_Task to carry out_.
Since pictures are not part of the copy, please output only the lines from the one with "(438, 284) = (532, 270): brown" through the end of the data below, exactly as written.

_Records for this task_.

◇ ◇ ◇ ◇

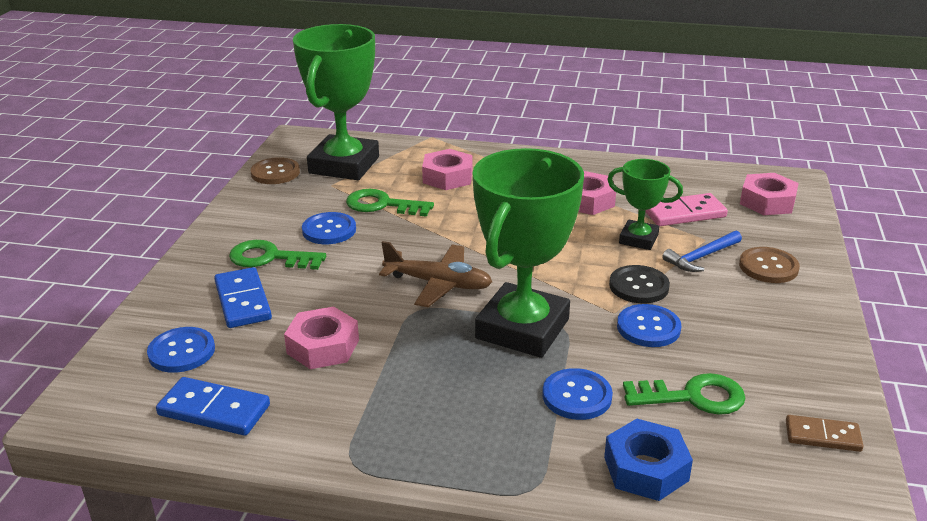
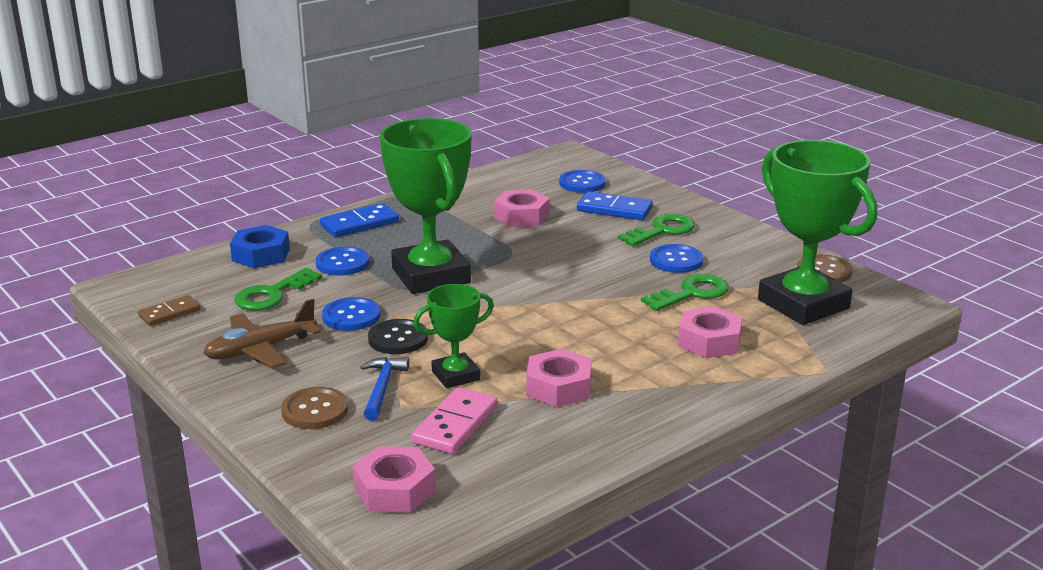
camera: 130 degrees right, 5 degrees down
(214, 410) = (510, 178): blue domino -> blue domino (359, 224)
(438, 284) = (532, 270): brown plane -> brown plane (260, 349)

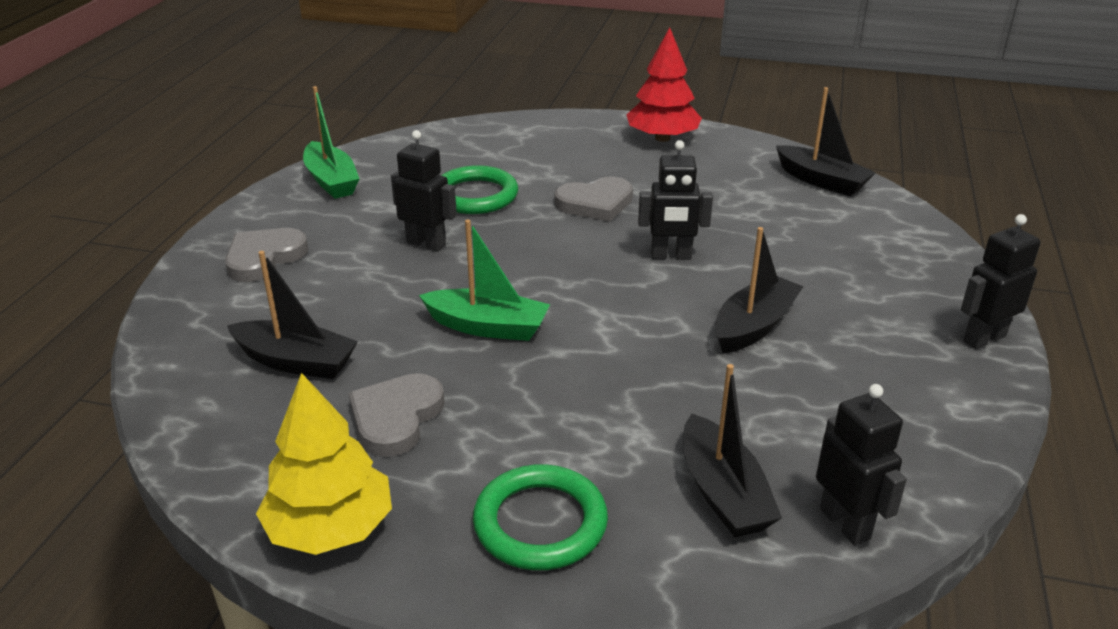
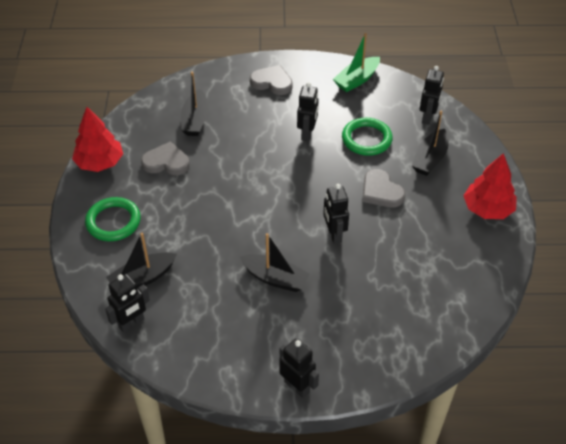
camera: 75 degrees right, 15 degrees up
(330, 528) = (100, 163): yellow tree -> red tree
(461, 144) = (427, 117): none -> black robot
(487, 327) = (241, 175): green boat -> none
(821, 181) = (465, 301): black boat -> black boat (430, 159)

◇ ◇ ◇ ◇

_Solution to the exercise_.
(438, 284) = (532, 270): brown plane -> brown plane (260, 349)

camera: 75 degrees right, 15 degrees up
(330, 528) = (100, 163): yellow tree -> red tree
(461, 144) = (427, 117): none -> black robot
(487, 327) = (241, 175): green boat -> none
(821, 181) = (465, 301): black boat -> black boat (430, 159)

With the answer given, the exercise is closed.